__Work required__: Transcribe the line holding "U2 pin VSS: GND -> VIN" together with every line after it, through the end of the records, exactly and with no pictures.

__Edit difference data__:
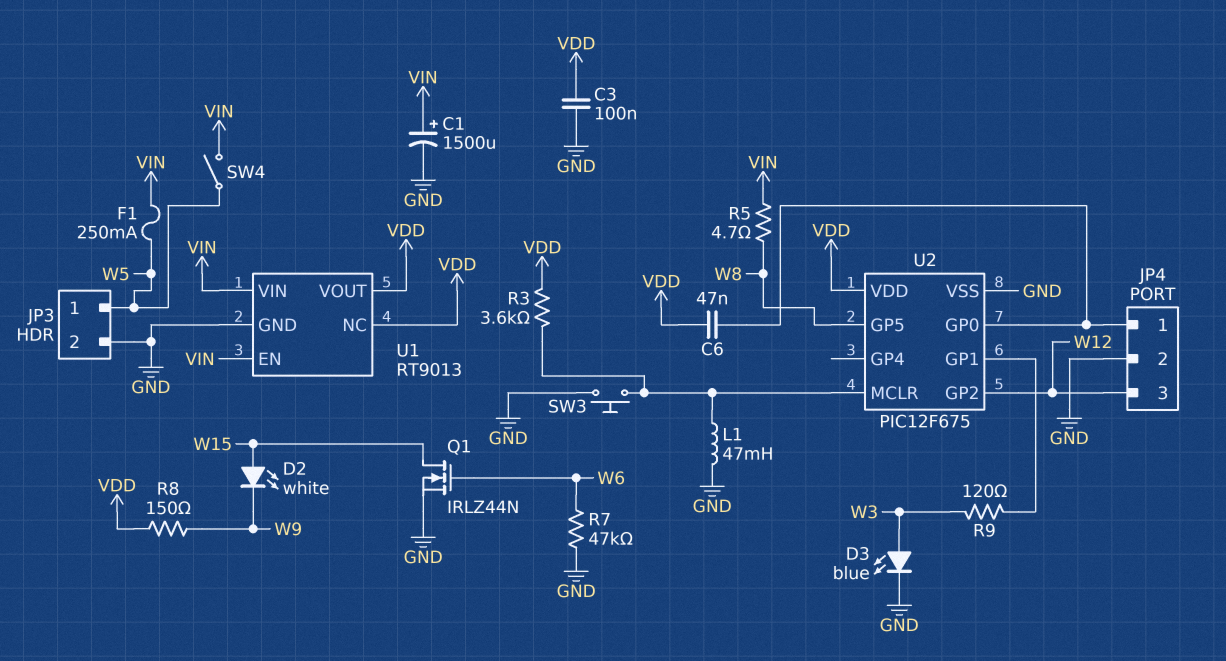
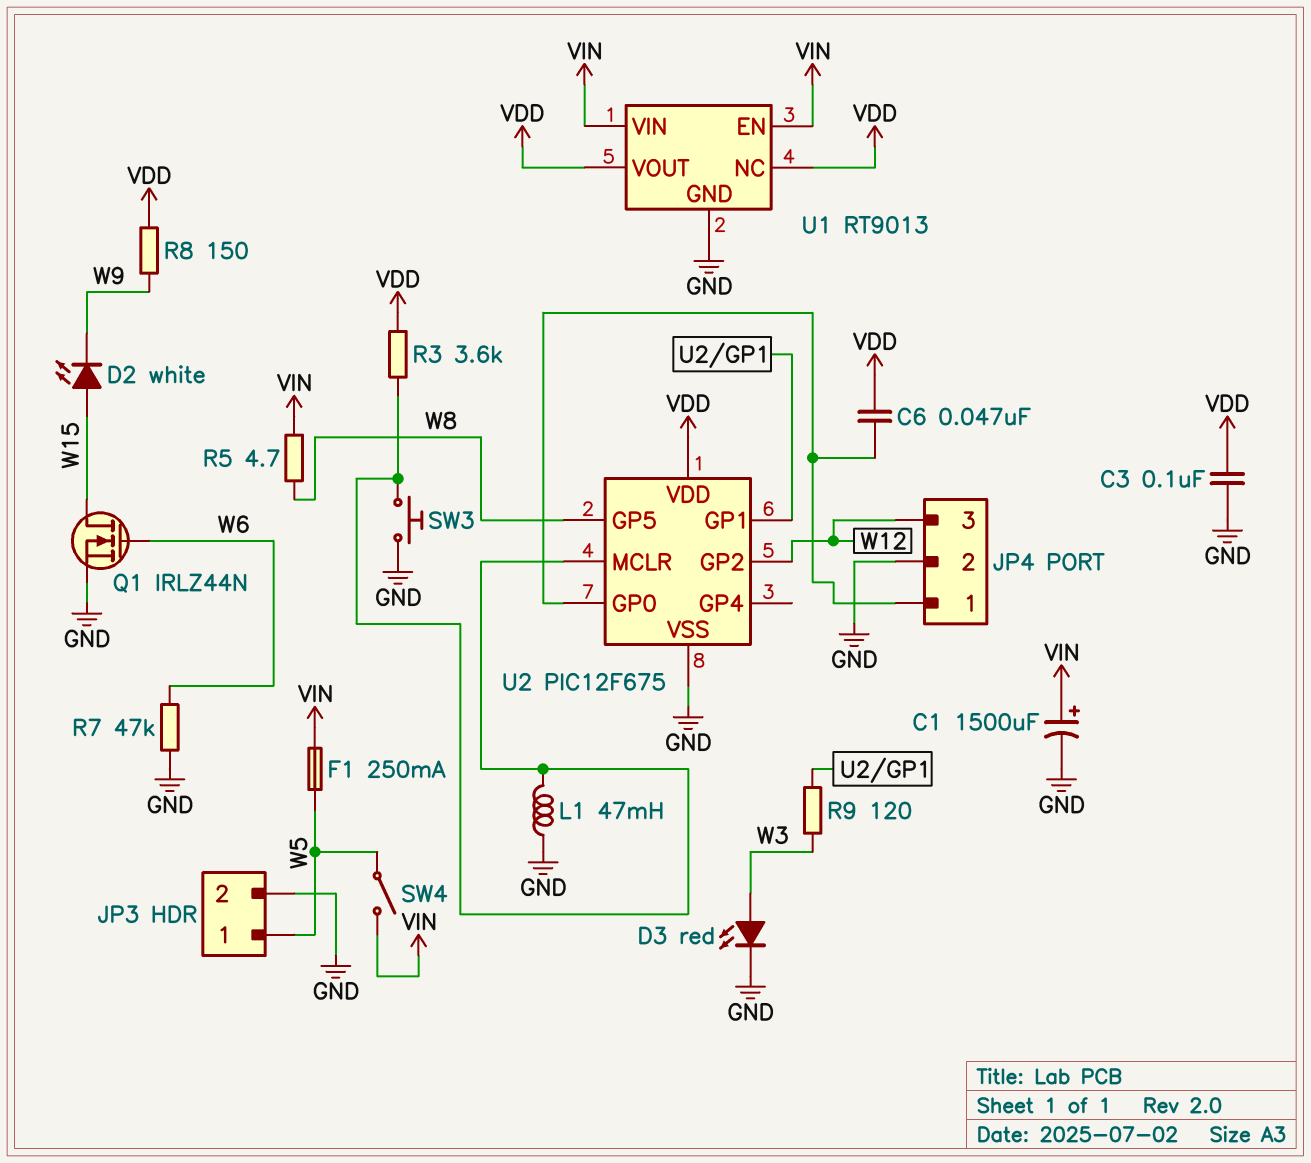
D3: LED blue (A W3, K GND) -> LED red (A W3, K GND)

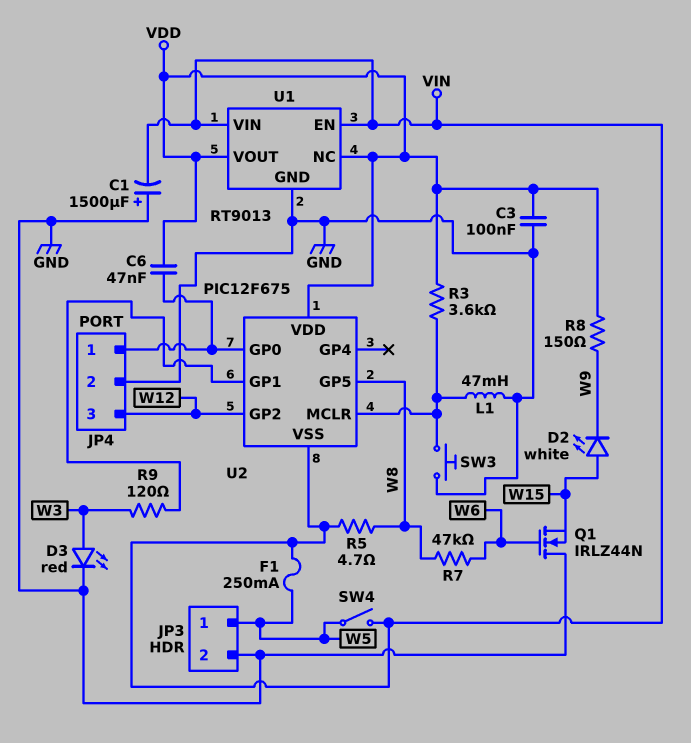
C1: 1500uF (plus VIN, minus GND) -> 1500uF (plus GND, minus VIN)
Q1: NMOS IRLZ44N (G W6, D W15, S GND) -> NMOS IRLZ44N (G W6, D GND, S W15)
R7: 47k (GND, W6) -> 47k (W6, W8)
U2 pin VSS: GND -> VIN

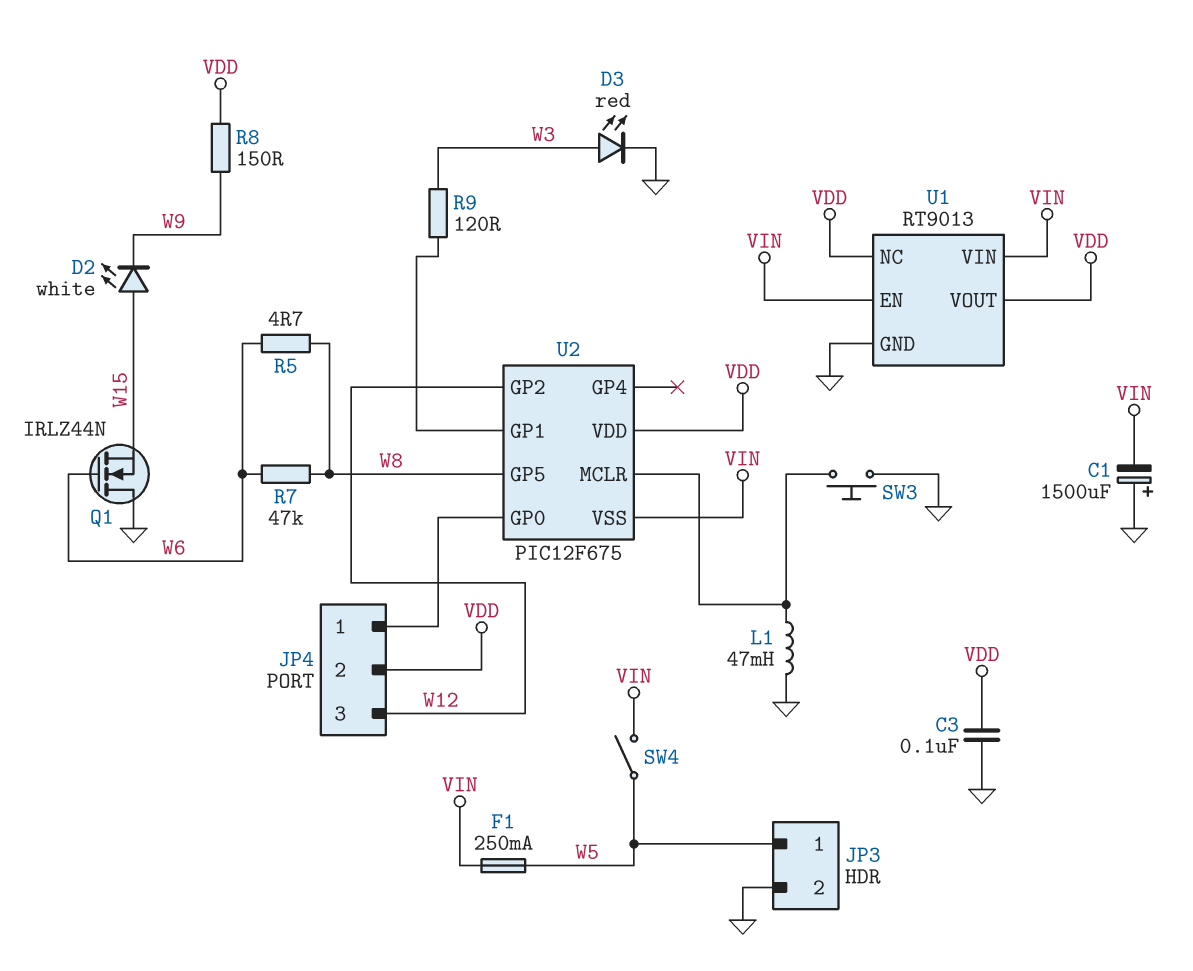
C6: 47nF (JP4/1, VDD) -> none
JP4 pin 2: GND -> VDD
R3: 3.6k (U2/MCLR, VDD) -> none
R5: 4.7 (VIN, W8) -> 4.7 (W6, W8)

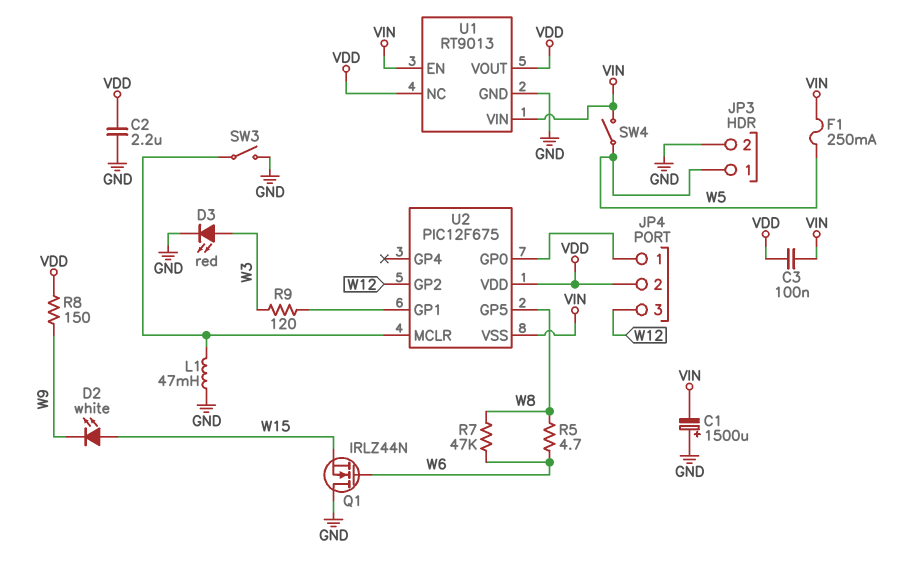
C2: none -> 2.2uF (GND, VDD)
C3: 100nF (GND, VDD) -> 100nF (VDD, VIN)
SW3: button (GND, U2/MCLR) -> switch (GND, U2/MCLR)

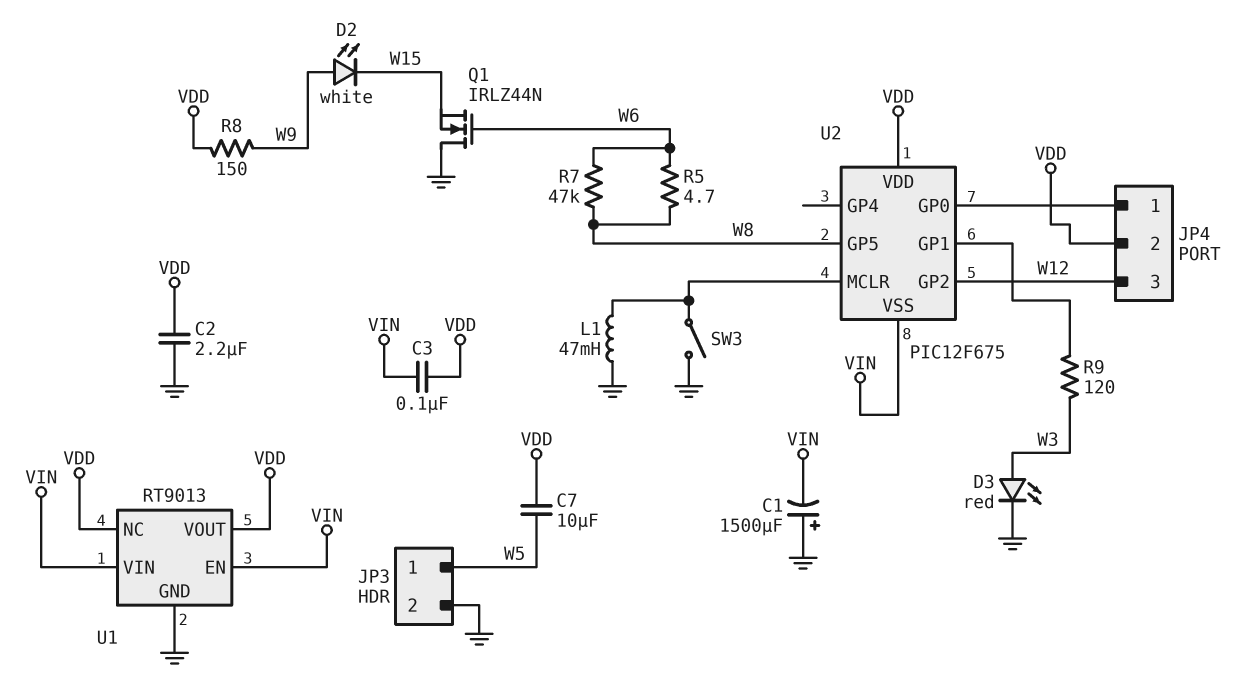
C7: none -> 10uF (VDD, W5)
D2: LED white (A W15, K W9) -> LED white (A W9, K W15)
F1: 250mA (VIN, W5) -> none
SW4: switch (VIN, W5) -> none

__Task solution__:
U2 pin VSS: GND -> VIN

C6: 47nF (JP4/1, VDD) -> none
JP4 pin 2: GND -> VDD
R3: 3.6k (U2/MCLR, VDD) -> none
R5: 4.7 (VIN, W8) -> 4.7 (W6, W8)

C2: none -> 2.2uF (GND, VDD)
C3: 100nF (GND, VDD) -> 100nF (VDD, VIN)
SW3: button (GND, U2/MCLR) -> switch (GND, U2/MCLR)

C7: none -> 10uF (VDD, W5)
D2: LED white (A W15, K W9) -> LED white (A W9, K W15)
F1: 250mA (VIN, W5) -> none
SW4: switch (VIN, W5) -> none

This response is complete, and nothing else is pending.